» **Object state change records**

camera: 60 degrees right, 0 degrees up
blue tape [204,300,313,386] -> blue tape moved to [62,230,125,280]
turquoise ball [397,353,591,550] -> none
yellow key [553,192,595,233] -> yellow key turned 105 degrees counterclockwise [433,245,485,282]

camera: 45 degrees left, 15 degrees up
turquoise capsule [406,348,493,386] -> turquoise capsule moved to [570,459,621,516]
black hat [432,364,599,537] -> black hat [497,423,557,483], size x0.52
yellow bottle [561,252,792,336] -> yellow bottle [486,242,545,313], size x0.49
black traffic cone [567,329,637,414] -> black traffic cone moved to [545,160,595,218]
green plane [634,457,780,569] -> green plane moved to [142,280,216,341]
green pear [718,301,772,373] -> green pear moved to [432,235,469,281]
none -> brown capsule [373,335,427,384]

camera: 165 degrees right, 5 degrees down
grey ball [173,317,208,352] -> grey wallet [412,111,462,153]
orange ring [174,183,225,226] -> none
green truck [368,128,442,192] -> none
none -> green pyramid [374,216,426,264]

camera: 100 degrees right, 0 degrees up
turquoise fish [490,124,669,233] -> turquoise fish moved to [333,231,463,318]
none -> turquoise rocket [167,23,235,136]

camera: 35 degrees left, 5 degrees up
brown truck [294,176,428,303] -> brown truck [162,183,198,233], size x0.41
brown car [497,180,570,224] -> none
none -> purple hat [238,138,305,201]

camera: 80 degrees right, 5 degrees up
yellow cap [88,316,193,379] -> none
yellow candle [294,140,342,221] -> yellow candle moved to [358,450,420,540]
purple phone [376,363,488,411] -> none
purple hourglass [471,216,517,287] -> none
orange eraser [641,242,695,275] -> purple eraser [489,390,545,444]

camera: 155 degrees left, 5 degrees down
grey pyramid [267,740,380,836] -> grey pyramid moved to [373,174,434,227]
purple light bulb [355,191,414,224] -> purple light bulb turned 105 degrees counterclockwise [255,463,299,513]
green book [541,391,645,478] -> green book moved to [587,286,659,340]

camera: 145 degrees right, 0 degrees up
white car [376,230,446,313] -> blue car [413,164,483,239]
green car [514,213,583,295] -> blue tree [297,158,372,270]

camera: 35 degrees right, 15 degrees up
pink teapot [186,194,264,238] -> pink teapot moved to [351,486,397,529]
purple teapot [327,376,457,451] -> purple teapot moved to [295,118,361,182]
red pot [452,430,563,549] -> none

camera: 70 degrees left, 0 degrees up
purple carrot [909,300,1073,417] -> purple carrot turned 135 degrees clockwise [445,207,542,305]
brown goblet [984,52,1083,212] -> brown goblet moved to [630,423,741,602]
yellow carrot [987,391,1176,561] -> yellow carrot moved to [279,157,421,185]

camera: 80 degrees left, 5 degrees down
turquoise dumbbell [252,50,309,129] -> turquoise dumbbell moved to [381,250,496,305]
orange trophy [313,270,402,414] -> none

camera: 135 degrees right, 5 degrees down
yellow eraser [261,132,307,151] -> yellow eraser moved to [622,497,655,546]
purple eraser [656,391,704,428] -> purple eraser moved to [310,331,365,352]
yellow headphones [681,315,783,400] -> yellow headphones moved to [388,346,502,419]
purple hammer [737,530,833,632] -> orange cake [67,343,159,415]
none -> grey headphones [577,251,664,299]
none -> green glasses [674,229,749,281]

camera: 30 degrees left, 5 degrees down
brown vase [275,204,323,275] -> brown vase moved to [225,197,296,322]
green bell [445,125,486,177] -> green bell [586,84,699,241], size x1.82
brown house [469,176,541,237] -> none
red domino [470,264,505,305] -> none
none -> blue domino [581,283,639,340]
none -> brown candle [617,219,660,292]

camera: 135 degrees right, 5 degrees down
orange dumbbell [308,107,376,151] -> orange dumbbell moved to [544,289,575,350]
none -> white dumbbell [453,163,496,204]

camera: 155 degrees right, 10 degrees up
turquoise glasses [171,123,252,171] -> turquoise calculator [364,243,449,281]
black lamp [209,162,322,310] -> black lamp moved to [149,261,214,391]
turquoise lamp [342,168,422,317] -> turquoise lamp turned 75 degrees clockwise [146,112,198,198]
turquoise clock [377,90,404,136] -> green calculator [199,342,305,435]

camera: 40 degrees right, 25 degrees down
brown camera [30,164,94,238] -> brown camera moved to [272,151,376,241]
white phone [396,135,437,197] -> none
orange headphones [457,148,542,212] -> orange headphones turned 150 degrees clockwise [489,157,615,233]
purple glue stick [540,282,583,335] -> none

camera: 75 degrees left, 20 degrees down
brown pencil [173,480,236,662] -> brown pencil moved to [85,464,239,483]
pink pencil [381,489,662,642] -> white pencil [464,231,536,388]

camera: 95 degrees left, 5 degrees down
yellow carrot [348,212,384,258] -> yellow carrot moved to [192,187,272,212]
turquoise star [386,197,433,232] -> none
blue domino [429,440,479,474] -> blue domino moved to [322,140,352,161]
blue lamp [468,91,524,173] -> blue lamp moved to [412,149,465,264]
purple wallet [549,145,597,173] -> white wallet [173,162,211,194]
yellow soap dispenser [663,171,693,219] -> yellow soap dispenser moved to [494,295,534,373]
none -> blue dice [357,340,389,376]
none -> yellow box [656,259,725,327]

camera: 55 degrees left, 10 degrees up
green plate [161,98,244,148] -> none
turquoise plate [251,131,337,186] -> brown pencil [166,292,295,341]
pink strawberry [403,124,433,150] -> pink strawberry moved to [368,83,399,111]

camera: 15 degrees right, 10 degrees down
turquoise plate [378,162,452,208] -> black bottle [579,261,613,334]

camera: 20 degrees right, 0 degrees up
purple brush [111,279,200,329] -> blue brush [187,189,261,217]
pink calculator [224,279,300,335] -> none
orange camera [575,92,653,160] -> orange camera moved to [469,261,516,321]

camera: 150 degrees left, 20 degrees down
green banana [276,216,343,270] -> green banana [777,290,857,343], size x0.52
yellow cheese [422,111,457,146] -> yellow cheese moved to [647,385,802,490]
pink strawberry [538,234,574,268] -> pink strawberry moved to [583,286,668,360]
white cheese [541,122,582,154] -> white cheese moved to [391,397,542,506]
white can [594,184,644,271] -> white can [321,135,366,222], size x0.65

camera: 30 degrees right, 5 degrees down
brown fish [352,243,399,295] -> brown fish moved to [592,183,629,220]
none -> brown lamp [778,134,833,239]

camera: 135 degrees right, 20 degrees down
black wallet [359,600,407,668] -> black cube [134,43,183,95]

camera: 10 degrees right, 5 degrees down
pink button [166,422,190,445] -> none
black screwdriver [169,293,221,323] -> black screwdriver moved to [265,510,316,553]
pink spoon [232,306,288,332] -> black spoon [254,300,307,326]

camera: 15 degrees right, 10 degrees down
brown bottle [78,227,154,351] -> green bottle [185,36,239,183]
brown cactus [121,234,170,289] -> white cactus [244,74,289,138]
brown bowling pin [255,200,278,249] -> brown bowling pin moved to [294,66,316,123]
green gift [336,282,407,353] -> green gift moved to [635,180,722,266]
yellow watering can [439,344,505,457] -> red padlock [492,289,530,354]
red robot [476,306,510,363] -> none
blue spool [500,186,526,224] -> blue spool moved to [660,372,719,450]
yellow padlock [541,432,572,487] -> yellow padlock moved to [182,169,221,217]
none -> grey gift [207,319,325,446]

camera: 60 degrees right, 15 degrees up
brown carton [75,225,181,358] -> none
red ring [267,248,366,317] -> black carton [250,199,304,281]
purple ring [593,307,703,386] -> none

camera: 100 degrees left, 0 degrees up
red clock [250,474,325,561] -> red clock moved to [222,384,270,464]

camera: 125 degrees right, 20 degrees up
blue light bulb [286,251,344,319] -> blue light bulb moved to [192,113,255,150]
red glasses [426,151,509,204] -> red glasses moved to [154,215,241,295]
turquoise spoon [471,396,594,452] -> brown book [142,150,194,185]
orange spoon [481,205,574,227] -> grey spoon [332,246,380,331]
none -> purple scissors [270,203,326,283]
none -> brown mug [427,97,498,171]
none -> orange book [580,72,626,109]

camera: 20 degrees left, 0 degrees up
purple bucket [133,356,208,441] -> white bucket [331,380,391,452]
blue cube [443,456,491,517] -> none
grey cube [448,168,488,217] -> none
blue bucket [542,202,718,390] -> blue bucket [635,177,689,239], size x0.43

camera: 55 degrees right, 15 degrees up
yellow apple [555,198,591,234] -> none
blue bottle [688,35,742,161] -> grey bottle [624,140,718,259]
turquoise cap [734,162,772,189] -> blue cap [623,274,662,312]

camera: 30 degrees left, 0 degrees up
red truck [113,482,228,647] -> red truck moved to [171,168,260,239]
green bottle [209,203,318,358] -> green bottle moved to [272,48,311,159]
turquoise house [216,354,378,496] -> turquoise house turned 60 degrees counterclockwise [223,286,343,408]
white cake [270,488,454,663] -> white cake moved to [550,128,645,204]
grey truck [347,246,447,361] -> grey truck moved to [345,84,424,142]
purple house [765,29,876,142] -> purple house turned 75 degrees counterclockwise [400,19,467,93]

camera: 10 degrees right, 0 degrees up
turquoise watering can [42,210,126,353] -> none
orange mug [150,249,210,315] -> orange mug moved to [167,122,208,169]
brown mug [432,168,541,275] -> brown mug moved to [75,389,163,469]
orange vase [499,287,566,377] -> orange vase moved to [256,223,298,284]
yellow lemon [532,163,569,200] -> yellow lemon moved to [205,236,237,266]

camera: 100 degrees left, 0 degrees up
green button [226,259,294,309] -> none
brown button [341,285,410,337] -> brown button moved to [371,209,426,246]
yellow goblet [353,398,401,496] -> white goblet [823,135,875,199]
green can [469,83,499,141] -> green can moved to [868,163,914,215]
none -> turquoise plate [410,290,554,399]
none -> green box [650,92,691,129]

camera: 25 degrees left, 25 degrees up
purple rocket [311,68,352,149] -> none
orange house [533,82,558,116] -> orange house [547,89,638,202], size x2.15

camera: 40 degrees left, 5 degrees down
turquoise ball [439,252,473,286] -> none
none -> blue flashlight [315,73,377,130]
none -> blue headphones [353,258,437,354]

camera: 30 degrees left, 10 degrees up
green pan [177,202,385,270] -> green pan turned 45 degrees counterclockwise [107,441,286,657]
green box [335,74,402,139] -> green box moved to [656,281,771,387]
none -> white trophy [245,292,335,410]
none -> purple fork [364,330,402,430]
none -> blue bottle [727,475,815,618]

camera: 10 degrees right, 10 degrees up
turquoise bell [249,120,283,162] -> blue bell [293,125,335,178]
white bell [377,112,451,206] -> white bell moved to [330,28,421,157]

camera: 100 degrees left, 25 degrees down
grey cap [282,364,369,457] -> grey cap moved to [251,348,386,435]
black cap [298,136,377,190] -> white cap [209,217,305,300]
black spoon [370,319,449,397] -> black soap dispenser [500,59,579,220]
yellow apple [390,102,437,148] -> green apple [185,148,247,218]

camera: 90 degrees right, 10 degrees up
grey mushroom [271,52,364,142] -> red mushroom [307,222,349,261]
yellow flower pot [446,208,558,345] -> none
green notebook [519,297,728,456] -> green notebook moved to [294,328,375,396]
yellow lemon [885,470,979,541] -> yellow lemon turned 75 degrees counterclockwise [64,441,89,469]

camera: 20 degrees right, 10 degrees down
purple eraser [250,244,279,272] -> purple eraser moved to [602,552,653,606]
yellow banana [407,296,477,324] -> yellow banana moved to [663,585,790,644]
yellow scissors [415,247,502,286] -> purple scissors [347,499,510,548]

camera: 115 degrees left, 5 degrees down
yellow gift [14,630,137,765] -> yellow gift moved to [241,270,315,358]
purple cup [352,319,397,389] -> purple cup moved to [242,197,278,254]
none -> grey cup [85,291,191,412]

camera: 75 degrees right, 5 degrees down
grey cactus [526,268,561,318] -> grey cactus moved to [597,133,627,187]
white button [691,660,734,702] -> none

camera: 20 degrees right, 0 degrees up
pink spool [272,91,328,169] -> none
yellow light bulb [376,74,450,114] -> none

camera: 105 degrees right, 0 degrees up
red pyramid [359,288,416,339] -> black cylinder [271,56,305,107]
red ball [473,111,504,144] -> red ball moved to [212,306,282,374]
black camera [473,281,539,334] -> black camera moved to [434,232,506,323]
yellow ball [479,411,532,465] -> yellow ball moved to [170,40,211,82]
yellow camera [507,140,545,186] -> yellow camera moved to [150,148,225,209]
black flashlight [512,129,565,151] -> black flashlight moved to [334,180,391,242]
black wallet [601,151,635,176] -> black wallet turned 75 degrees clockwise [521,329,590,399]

» **PROBLEM REQUIREMENTS**
List every line above that holds the word "cactus".

» **RESULT OF THIS EXERCISE**
brown cactus [121,234,170,289] -> white cactus [244,74,289,138]
grey cactus [526,268,561,318] -> grey cactus moved to [597,133,627,187]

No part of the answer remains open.